→ Exercise: Write out every line of the material exactly as it appears.
---------- Given entries
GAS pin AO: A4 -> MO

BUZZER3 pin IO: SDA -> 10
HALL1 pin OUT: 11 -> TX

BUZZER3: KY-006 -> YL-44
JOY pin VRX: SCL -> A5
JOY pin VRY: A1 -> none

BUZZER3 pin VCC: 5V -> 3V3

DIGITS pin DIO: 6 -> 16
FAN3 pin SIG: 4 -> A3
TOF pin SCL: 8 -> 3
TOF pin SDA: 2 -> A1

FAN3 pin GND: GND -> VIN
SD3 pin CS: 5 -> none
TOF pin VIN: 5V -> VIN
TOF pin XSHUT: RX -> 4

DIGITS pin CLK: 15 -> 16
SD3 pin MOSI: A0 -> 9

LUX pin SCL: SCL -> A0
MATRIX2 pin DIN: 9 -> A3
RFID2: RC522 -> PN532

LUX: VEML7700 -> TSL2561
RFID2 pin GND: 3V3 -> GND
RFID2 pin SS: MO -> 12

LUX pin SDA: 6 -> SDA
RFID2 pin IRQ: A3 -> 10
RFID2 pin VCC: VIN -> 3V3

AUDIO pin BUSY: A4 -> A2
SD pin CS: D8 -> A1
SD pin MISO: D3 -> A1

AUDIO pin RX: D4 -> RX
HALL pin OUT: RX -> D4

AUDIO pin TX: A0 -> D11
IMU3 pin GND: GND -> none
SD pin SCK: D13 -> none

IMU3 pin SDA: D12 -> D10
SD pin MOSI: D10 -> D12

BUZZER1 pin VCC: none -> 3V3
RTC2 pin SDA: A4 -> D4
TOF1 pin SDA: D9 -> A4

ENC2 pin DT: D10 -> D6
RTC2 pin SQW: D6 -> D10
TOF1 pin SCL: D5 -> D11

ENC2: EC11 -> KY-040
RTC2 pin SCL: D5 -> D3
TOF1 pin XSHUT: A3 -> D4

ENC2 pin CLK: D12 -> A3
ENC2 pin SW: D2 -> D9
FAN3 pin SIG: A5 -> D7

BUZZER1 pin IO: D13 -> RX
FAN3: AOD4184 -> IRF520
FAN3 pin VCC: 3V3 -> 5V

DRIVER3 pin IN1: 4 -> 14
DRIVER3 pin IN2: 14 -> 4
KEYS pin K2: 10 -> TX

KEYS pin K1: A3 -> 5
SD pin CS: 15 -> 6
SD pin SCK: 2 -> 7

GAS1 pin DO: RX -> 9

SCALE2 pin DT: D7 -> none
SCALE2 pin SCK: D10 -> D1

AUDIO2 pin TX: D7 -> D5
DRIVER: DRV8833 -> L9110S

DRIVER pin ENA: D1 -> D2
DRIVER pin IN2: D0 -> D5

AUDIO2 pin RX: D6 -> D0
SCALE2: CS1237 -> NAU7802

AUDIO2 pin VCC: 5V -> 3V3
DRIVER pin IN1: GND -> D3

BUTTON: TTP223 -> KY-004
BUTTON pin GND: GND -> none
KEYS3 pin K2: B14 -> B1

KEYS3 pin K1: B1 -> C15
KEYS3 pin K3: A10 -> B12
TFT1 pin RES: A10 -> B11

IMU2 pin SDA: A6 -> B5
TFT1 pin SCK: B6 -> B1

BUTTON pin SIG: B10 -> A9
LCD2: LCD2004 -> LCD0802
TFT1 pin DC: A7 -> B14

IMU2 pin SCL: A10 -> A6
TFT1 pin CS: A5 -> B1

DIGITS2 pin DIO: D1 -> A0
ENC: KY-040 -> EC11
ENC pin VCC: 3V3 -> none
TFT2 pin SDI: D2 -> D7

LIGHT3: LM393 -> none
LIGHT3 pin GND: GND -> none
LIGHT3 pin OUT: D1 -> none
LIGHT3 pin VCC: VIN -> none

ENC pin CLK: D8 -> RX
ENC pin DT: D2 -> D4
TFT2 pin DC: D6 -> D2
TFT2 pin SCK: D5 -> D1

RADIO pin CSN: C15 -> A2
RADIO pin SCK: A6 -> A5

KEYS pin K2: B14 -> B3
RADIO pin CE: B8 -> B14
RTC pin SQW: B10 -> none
--------------------
→ Answer to this task:
GAS pin AO: A4 -> MO

BUZZER3 pin IO: SDA -> 10
HALL1 pin OUT: 11 -> TX

BUZZER3: KY-006 -> YL-44
JOY pin VRX: SCL -> A5
JOY pin VRY: A1 -> none

BUZZER3 pin VCC: 5V -> 3V3

DIGITS pin DIO: 6 -> 16
FAN3 pin SIG: 4 -> A3
TOF pin SCL: 8 -> 3
TOF pin SDA: 2 -> A1

FAN3 pin GND: GND -> VIN
SD3 pin CS: 5 -> none
TOF pin VIN: 5V -> VIN
TOF pin XSHUT: RX -> 4

DIGITS pin CLK: 15 -> 16
SD3 pin MOSI: A0 -> 9

LUX pin SCL: SCL -> A0
MATRIX2 pin DIN: 9 -> A3
RFID2: RC522 -> PN532

LUX: VEML7700 -> TSL2561
RFID2 pin GND: 3V3 -> GND
RFID2 pin SS: MO -> 12

LUX pin SDA: 6 -> SDA
RFID2 pin IRQ: A3 -> 10
RFID2 pin VCC: VIN -> 3V3

AUDIO pin BUSY: A4 -> A2
SD pin CS: D8 -> A1
SD pin MISO: D3 -> A1

AUDIO pin RX: D4 -> RX
HALL pin OUT: RX -> D4

AUDIO pin TX: A0 -> D11
IMU3 pin GND: GND -> none
SD pin SCK: D13 -> none

IMU3 pin SDA: D12 -> D10
SD pin MOSI: D10 -> D12

BUZZER1 pin VCC: none -> 3V3
RTC2 pin SDA: A4 -> D4
TOF1 pin SDA: D9 -> A4

ENC2 pin DT: D10 -> D6
RTC2 pin SQW: D6 -> D10
TOF1 pin SCL: D5 -> D11

ENC2: EC11 -> KY-040
RTC2 pin SCL: D5 -> D3
TOF1 pin XSHUT: A3 -> D4

ENC2 pin CLK: D12 -> A3
ENC2 pin SW: D2 -> D9
FAN3 pin SIG: A5 -> D7

BUZZER1 pin IO: D13 -> RX
FAN3: AOD4184 -> IRF520
FAN3 pin VCC: 3V3 -> 5V

DRIVER3 pin IN1: 4 -> 14
DRIVER3 pin IN2: 14 -> 4
KEYS pin K2: 10 -> TX

KEYS pin K1: A3 -> 5
SD pin CS: 15 -> 6
SD pin SCK: 2 -> 7

GAS1 pin DO: RX -> 9

SCALE2 pin DT: D7 -> none
SCALE2 pin SCK: D10 -> D1

AUDIO2 pin TX: D7 -> D5
DRIVER: DRV8833 -> L9110S

DRIVER pin ENA: D1 -> D2
DRIVER pin IN2: D0 -> D5

AUDIO2 pin RX: D6 -> D0
SCALE2: CS1237 -> NAU7802

AUDIO2 pin VCC: 5V -> 3V3
DRIVER pin IN1: GND -> D3

BUTTON: TTP223 -> KY-004
BUTTON pin GND: GND -> none
KEYS3 pin K2: B14 -> B1

KEYS3 pin K1: B1 -> C15
KEYS3 pin K3: A10 -> B12
TFT1 pin RES: A10 -> B11

IMU2 pin SDA: A6 -> B5
TFT1 pin SCK: B6 -> B1

BUTTON pin SIG: B10 -> A9
LCD2: LCD2004 -> LCD0802
TFT1 pin DC: A7 -> B14

IMU2 pin SCL: A10 -> A6
TFT1 pin CS: A5 -> B1

DIGITS2 pin DIO: D1 -> A0
ENC: KY-040 -> EC11
ENC pin VCC: 3V3 -> none
TFT2 pin SDI: D2 -> D7

LIGHT3: LM393 -> none
LIGHT3 pin GND: GND -> none
LIGHT3 pin OUT: D1 -> none
LIGHT3 pin VCC: VIN -> none

ENC pin CLK: D8 -> RX
ENC pin DT: D2 -> D4
TFT2 pin DC: D6 -> D2
TFT2 pin SCK: D5 -> D1

RADIO pin CSN: C15 -> A2
RADIO pin SCK: A6 -> A5

KEYS pin K2: B14 -> B3
RADIO pin CE: B8 -> B14
RTC pin SQW: B10 -> none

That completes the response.